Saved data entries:
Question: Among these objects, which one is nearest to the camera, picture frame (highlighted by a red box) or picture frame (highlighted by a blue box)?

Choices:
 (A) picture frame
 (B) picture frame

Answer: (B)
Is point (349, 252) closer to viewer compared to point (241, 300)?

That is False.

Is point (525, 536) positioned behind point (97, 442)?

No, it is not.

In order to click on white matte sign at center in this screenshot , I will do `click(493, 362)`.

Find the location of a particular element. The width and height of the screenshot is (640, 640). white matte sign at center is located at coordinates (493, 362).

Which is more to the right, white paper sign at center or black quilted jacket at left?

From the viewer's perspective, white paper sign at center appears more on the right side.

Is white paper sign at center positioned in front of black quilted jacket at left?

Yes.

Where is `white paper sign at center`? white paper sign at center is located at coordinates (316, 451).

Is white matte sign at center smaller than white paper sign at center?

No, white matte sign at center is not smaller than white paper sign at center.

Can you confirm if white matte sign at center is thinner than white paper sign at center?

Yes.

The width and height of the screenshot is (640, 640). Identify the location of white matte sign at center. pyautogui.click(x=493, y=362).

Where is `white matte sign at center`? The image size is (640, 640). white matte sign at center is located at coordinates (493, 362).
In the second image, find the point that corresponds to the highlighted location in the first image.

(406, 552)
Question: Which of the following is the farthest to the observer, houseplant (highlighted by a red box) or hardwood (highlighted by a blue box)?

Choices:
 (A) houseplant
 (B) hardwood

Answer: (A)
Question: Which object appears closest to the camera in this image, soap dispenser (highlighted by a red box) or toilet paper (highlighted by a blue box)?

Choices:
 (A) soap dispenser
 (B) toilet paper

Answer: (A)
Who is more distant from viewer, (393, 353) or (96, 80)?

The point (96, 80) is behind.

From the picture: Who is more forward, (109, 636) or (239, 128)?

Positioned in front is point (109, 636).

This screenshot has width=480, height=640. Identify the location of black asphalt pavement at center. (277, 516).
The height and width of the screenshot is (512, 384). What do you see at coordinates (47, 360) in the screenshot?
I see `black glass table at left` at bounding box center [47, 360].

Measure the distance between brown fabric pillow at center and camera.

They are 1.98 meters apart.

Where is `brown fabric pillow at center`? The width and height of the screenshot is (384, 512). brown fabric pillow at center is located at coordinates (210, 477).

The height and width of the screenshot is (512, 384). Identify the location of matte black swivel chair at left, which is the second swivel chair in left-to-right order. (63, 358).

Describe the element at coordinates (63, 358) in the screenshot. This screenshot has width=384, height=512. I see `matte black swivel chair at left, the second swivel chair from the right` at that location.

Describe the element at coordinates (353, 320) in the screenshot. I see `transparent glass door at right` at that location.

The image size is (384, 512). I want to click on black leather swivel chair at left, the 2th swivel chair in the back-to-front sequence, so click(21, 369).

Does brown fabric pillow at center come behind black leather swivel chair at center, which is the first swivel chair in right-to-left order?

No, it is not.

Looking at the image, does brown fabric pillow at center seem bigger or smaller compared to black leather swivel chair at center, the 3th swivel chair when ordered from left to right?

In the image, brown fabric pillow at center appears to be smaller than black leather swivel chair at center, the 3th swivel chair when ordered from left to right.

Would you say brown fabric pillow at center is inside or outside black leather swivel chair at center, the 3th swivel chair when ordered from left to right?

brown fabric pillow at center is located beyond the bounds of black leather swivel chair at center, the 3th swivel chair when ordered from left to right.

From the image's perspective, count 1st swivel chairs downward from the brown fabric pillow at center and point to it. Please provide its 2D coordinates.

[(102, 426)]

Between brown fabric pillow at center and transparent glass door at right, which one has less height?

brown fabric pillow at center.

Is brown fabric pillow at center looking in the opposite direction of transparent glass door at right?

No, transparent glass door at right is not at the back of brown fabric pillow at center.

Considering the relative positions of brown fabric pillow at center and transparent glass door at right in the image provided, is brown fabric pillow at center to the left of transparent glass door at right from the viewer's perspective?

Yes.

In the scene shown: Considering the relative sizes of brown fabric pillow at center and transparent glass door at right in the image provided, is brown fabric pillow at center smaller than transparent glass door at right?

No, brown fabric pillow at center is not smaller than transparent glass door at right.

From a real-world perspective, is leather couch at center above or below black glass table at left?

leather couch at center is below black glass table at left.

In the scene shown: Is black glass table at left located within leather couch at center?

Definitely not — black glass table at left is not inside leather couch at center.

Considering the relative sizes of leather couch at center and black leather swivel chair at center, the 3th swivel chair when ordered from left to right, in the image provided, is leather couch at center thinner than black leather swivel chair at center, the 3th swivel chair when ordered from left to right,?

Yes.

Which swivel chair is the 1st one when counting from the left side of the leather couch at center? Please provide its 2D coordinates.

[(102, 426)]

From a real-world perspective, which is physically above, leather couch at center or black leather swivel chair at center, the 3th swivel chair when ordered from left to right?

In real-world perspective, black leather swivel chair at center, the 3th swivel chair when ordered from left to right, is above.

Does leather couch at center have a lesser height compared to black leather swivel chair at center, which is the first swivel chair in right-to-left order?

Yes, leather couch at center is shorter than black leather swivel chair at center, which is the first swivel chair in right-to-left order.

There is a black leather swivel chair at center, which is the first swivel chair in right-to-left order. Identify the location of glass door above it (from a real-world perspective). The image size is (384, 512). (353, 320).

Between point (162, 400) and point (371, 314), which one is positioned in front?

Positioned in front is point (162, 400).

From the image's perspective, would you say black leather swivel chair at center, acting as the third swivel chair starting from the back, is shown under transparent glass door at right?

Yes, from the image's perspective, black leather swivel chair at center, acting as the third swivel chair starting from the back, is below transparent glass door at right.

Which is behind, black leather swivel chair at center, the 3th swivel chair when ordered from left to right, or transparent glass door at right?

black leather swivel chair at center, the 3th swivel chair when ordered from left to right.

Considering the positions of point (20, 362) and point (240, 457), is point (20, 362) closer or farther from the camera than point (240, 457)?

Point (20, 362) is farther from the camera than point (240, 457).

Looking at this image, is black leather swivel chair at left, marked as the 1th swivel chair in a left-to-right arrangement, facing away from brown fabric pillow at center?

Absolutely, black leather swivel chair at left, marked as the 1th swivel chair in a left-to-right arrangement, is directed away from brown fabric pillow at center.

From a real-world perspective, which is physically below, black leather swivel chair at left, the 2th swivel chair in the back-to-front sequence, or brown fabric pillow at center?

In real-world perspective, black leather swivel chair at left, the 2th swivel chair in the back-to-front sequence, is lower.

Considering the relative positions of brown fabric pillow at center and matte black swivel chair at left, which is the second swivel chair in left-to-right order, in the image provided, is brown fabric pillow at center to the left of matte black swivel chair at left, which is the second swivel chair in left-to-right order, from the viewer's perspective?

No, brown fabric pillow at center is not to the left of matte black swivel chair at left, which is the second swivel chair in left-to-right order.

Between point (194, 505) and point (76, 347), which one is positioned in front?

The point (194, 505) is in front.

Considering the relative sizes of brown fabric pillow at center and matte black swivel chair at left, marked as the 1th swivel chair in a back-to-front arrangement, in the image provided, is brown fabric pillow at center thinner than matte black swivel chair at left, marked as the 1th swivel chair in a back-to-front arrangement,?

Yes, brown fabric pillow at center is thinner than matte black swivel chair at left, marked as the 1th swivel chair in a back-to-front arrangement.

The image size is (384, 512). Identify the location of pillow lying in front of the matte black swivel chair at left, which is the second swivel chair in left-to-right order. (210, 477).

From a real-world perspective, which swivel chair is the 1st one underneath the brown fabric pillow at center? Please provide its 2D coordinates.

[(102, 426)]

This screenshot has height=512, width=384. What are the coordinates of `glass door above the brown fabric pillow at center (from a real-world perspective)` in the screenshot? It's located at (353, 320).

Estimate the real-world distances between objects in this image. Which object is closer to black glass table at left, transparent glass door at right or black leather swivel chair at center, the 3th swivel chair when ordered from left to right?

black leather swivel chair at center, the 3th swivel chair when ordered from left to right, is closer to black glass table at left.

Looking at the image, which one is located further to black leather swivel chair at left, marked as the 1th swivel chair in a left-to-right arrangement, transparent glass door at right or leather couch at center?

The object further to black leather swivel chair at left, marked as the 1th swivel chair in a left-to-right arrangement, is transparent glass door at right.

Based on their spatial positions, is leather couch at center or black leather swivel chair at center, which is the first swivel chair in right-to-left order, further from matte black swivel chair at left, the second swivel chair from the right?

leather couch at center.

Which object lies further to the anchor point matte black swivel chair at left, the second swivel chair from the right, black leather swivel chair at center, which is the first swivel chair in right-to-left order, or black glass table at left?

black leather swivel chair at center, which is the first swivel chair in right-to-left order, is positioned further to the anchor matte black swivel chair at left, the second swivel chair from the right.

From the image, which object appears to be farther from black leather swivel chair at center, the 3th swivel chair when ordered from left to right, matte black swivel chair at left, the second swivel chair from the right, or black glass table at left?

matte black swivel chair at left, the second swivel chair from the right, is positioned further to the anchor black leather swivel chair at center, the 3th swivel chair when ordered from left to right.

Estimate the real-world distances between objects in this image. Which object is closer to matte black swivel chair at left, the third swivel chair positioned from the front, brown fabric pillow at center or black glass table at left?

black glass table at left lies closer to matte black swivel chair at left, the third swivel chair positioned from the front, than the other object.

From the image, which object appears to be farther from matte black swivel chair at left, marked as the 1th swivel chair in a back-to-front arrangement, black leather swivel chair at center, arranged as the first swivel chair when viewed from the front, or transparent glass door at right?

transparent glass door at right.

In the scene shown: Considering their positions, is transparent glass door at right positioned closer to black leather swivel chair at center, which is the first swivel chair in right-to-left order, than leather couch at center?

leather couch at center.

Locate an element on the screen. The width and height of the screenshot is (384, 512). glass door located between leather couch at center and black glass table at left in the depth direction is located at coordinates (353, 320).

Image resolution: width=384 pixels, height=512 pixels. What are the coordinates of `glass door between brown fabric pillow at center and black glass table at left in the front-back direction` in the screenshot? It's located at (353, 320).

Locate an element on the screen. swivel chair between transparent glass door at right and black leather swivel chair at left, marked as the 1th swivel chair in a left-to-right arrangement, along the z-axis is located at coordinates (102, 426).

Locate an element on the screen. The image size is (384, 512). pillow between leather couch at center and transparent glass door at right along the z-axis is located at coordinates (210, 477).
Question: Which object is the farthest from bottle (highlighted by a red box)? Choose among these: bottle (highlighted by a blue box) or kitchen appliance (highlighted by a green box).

What you will do =
Pull out the stretch of the listing from the line containing "at left, transparent" through the line containing "Looking at the image, which", and copy those lines with no changes.

Task answer =
Estimate the real-world distances between objects in this image. Which object is closer to black glass table at left, transparent glass door at right or black leather swivel chair at center, the 3th swivel chair when ordered from left to right?

black leather swivel chair at center, the 3th swivel chair when ordered from left to right, is closer to black glass table at left.

Looking at the image, which one is located further to black leather swivel chair at left, marked as the 1th swivel chair in a left-to-right arrangement, transparent glass door at right or leather couch at center?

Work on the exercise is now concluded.